All pictures are to be dropped, and the remaining data set down exactly.

=== Exercise input ===

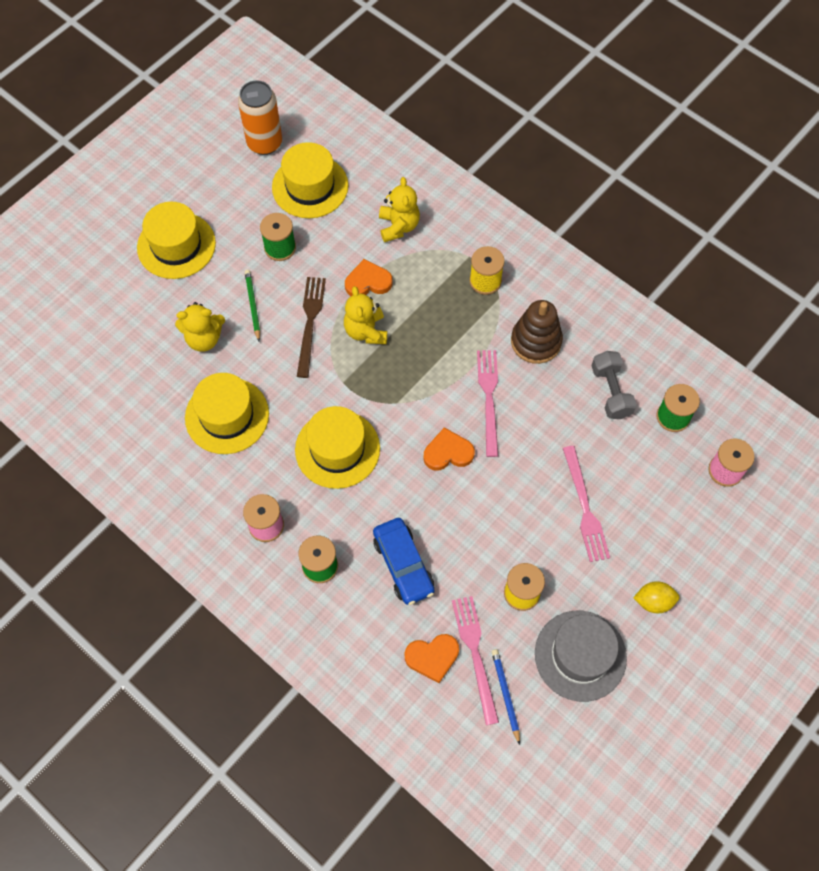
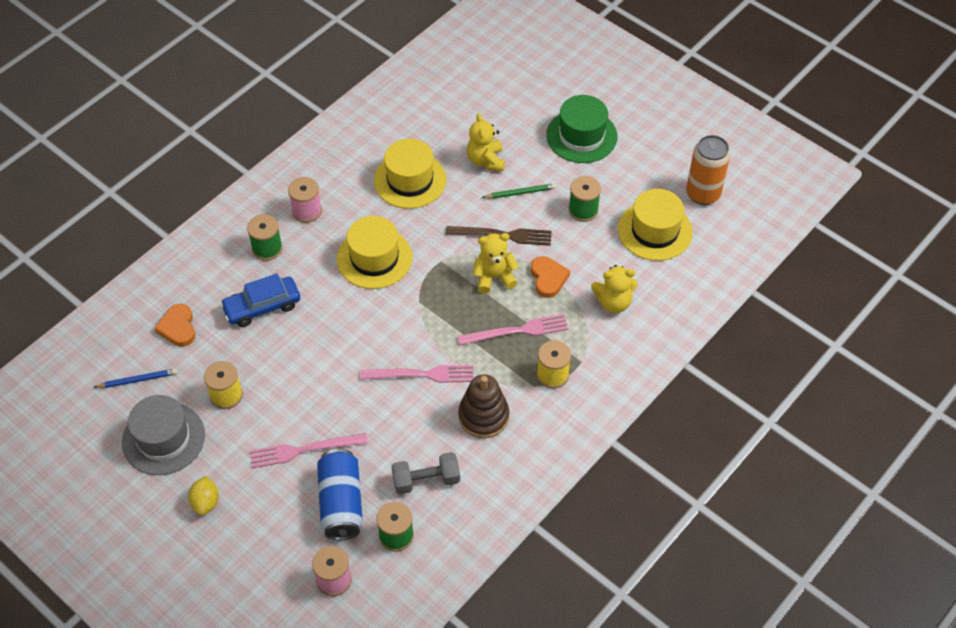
camera: 90 degrees right, 10 degrees down
(176, 245) = (581, 136): yellow hat -> green hat
(448, 452) = (367, 341): orange heart -> none
(475, 654) = (176, 358): pink fork -> pink fork (517, 331)
(642, 468) = (341, 503): none -> blue can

===

• [Response]
camera: 90 degrees right, 10 degrees down
(176, 245) = (581, 136): yellow hat -> green hat
(448, 452) = (367, 341): orange heart -> none
(475, 654) = (176, 358): pink fork -> pink fork (517, 331)
(642, 468) = (341, 503): none -> blue can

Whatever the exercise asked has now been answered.